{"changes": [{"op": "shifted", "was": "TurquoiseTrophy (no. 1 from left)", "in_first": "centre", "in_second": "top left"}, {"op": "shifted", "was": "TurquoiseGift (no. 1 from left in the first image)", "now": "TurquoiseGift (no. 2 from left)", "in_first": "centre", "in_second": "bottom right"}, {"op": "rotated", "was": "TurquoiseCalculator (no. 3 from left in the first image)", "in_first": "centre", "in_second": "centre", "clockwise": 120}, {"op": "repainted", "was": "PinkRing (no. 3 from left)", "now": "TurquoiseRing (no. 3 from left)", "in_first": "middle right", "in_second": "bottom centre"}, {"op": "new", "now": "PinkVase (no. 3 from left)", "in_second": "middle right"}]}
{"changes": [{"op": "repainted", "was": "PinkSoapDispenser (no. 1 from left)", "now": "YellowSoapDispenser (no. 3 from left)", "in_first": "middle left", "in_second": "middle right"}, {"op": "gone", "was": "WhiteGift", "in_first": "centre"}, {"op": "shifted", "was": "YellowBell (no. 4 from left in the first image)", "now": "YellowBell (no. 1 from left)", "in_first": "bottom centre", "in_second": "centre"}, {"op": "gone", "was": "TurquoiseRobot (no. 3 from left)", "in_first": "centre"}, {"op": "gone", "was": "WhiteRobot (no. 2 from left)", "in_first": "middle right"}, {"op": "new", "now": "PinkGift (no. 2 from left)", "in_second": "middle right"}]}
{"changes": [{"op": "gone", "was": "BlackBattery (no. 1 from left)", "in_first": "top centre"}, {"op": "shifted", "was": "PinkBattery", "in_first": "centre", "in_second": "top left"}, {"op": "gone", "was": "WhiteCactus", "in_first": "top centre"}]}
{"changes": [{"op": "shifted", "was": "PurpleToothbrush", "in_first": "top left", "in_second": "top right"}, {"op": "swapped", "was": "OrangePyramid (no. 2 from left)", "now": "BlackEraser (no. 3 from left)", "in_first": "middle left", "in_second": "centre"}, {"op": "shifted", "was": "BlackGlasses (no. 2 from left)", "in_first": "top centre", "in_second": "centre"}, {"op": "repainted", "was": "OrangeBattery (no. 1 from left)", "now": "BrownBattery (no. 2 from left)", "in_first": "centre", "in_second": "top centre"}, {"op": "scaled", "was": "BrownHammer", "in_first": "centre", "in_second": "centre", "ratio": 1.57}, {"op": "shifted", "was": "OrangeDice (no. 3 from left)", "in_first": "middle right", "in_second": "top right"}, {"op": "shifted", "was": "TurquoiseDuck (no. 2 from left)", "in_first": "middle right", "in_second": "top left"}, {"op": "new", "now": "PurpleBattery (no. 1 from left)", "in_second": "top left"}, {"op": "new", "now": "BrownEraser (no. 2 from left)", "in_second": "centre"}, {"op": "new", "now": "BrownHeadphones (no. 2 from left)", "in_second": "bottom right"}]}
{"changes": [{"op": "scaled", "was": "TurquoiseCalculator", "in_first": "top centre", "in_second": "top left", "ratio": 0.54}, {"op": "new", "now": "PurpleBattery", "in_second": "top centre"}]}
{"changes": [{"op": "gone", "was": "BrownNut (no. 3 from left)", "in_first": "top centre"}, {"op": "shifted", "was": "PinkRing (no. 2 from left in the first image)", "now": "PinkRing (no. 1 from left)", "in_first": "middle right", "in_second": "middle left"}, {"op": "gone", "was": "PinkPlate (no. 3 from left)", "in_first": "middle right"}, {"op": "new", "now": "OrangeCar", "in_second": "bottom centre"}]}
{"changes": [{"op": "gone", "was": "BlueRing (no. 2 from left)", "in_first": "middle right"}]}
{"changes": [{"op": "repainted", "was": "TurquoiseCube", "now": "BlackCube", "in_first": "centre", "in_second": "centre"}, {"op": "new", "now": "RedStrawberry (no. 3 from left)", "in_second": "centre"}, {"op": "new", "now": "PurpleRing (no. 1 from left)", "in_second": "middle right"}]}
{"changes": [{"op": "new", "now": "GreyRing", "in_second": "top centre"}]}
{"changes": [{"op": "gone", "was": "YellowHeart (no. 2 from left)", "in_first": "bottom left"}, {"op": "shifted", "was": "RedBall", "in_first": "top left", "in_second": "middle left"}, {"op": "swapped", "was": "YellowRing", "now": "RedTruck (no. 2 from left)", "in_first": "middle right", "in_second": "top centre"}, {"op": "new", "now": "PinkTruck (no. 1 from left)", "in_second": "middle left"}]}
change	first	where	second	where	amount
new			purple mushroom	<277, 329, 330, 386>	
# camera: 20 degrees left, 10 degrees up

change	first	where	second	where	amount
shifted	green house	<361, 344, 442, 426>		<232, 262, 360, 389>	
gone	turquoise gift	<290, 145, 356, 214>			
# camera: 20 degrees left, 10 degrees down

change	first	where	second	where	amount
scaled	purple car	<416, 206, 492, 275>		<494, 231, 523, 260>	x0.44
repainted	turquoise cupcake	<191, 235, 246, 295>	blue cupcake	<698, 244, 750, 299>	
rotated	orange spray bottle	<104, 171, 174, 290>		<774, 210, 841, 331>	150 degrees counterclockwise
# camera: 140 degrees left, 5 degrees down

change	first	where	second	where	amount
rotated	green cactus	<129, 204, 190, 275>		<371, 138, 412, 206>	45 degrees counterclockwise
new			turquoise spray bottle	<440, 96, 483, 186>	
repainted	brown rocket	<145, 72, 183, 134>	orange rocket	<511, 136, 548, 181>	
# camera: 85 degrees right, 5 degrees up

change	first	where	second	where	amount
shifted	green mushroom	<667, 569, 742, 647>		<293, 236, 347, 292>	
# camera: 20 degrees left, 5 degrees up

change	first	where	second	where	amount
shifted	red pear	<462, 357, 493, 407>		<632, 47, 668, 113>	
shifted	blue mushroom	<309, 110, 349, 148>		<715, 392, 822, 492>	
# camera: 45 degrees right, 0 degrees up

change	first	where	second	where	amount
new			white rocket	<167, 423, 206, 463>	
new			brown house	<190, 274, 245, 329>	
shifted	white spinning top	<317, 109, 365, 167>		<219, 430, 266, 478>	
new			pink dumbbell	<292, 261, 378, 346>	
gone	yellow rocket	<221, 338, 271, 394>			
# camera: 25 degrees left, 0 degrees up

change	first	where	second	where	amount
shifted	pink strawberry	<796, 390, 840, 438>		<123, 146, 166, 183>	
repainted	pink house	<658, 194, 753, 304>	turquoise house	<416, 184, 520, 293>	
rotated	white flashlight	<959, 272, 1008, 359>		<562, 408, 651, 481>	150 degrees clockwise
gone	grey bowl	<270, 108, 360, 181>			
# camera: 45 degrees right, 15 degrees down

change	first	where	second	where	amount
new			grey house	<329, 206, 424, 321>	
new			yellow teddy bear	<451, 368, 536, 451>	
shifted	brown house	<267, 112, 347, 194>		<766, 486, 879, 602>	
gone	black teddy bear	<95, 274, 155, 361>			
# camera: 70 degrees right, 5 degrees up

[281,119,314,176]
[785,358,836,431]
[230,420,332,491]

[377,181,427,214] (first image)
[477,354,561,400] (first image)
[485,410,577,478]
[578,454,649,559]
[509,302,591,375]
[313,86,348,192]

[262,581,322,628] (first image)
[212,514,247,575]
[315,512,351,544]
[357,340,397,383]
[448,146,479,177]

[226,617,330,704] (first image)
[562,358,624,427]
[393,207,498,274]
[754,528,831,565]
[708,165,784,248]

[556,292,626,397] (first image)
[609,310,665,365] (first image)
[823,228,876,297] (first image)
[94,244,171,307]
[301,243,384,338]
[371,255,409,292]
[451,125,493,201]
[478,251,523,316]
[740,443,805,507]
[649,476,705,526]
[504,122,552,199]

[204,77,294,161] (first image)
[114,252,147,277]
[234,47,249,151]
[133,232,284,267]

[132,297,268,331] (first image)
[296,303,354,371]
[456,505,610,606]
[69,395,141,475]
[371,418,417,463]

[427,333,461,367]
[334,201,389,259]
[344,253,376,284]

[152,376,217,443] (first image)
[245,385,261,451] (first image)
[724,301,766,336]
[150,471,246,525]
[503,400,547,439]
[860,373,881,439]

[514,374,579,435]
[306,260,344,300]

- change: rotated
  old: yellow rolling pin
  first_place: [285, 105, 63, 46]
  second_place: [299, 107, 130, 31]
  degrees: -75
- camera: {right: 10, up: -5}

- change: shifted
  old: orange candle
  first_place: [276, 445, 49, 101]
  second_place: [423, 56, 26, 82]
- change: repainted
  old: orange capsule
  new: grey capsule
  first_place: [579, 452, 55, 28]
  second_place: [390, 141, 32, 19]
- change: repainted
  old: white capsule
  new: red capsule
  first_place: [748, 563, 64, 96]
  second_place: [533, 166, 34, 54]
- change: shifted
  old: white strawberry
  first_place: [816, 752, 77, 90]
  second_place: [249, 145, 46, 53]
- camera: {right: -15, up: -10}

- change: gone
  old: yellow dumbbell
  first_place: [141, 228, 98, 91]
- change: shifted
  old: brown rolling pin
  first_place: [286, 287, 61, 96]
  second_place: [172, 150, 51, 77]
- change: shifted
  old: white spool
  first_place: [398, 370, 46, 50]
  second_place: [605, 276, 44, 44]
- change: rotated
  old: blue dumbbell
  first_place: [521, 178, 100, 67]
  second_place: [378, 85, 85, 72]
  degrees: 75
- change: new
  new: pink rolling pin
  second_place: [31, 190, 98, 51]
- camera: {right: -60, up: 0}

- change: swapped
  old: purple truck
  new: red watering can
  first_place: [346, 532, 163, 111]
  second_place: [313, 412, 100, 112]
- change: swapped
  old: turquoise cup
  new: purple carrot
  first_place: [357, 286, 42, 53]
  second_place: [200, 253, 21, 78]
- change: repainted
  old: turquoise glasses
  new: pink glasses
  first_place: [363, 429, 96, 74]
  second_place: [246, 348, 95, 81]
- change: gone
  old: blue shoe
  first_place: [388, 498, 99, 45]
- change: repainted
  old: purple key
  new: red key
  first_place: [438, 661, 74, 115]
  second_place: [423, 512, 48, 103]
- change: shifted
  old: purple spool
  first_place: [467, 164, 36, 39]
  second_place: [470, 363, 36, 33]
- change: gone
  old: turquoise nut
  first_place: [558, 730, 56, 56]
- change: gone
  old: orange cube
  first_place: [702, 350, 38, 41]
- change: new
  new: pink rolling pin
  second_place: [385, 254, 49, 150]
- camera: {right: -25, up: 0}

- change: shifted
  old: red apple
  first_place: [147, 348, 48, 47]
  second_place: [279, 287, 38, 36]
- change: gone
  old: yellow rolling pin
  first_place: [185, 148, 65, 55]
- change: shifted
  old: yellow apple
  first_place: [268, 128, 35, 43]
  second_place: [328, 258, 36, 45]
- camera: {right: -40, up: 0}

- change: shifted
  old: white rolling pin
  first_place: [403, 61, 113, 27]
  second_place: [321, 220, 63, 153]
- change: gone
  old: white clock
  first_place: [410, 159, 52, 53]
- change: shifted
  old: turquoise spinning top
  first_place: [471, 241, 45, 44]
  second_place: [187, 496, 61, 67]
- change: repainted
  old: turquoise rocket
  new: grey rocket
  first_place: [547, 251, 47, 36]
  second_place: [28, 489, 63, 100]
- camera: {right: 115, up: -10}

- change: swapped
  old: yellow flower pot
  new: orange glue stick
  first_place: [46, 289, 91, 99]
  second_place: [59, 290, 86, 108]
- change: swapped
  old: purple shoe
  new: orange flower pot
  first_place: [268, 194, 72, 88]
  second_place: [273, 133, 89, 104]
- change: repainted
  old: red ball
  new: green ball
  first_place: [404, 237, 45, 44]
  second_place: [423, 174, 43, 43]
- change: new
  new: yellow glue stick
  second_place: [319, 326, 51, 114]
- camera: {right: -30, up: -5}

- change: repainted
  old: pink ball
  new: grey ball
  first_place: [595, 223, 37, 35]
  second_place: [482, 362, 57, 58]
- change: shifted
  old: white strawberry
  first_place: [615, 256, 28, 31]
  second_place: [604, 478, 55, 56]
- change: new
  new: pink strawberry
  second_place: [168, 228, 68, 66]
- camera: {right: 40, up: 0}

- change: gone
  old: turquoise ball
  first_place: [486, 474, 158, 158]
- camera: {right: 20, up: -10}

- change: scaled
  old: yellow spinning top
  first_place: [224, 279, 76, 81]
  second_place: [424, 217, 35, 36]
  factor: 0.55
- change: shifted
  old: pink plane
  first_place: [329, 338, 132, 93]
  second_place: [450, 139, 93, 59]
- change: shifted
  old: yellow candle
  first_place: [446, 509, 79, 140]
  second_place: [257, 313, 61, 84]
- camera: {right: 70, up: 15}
━━━━━━━━━━
▶ _What you should do_: The answer must contain only the lines from the one with "old: yellow spinning top" to the end of the entries above, each written out exactly.

▶ _Solved exercise_:
  old: yellow spinning top
  first_place: [224, 279, 76, 81]
  second_place: [424, 217, 35, 36]
  factor: 0.55
- change: shifted
  old: pink plane
  first_place: [329, 338, 132, 93]
  second_place: [450, 139, 93, 59]
- change: shifted
  old: yellow candle
  first_place: [446, 509, 79, 140]
  second_place: [257, 313, 61, 84]
- camera: {right: 70, up: 15}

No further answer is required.